Task brief: Your answer must be the listing, given again word for word.

Supplied records:
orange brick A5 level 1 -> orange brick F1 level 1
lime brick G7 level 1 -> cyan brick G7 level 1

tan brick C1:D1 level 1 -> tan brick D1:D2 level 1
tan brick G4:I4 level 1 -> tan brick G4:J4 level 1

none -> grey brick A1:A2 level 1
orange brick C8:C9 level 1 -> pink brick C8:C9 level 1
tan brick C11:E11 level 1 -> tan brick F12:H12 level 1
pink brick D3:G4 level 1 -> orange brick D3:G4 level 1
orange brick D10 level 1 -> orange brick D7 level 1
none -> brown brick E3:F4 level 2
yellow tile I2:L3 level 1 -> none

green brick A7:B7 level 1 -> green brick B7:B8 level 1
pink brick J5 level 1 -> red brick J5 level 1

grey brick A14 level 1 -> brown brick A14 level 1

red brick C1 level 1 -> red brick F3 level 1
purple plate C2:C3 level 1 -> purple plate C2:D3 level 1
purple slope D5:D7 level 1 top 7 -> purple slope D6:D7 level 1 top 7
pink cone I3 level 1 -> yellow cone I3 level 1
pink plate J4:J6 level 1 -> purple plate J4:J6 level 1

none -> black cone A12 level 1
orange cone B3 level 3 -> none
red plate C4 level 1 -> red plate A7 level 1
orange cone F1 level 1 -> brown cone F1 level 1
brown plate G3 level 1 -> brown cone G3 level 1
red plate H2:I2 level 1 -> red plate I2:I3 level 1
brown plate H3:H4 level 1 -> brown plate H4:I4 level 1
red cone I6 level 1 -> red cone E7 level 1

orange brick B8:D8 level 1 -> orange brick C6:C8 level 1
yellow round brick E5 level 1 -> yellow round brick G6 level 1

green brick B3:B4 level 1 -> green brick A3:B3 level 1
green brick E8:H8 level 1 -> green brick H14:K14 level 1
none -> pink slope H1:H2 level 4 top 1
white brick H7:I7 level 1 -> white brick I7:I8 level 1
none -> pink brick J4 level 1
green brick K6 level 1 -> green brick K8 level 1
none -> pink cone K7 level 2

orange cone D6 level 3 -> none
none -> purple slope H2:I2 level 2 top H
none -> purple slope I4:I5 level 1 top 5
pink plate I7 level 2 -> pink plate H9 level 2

Finished task:
orange brick A5 level 1 -> orange brick F1 level 1
lime brick G7 level 1 -> cyan brick G7 level 1

tan brick C1:D1 level 1 -> tan brick D1:D2 level 1
tan brick G4:I4 level 1 -> tan brick G4:J4 level 1

none -> grey brick A1:A2 level 1
orange brick C8:C9 level 1 -> pink brick C8:C9 level 1
tan brick C11:E11 level 1 -> tan brick F12:H12 level 1
pink brick D3:G4 level 1 -> orange brick D3:G4 level 1
orange brick D10 level 1 -> orange brick D7 level 1
none -> brown brick E3:F4 level 2
yellow tile I2:L3 level 1 -> none

green brick A7:B7 level 1 -> green brick B7:B8 level 1
pink brick J5 level 1 -> red brick J5 level 1

grey brick A14 level 1 -> brown brick A14 level 1

red brick C1 level 1 -> red brick F3 level 1
purple plate C2:C3 level 1 -> purple plate C2:D3 level 1
purple slope D5:D7 level 1 top 7 -> purple slope D6:D7 level 1 top 7
pink cone I3 level 1 -> yellow cone I3 level 1
pink plate J4:J6 level 1 -> purple plate J4:J6 level 1

none -> black cone A12 level 1
orange cone B3 level 3 -> none
red plate C4 level 1 -> red plate A7 level 1
orange cone F1 level 1 -> brown cone F1 level 1
brown plate G3 level 1 -> brown cone G3 level 1
red plate H2:I2 level 1 -> red plate I2:I3 level 1
brown plate H3:H4 level 1 -> brown plate H4:I4 level 1
red cone I6 level 1 -> red cone E7 level 1

orange brick B8:D8 level 1 -> orange brick C6:C8 level 1
yellow round brick E5 level 1 -> yellow round brick G6 level 1

green brick B3:B4 level 1 -> green brick A3:B3 level 1
green brick E8:H8 level 1 -> green brick H14:K14 level 1
none -> pink slope H1:H2 level 4 top 1
white brick H7:I7 level 1 -> white brick I7:I8 level 1
none -> pink brick J4 level 1
green brick K6 level 1 -> green brick K8 level 1
none -> pink cone K7 level 2

orange cone D6 level 3 -> none
none -> purple slope H2:I2 level 2 top H
none -> purple slope I4:I5 level 1 top 5
pink plate I7 level 2 -> pink plate H9 level 2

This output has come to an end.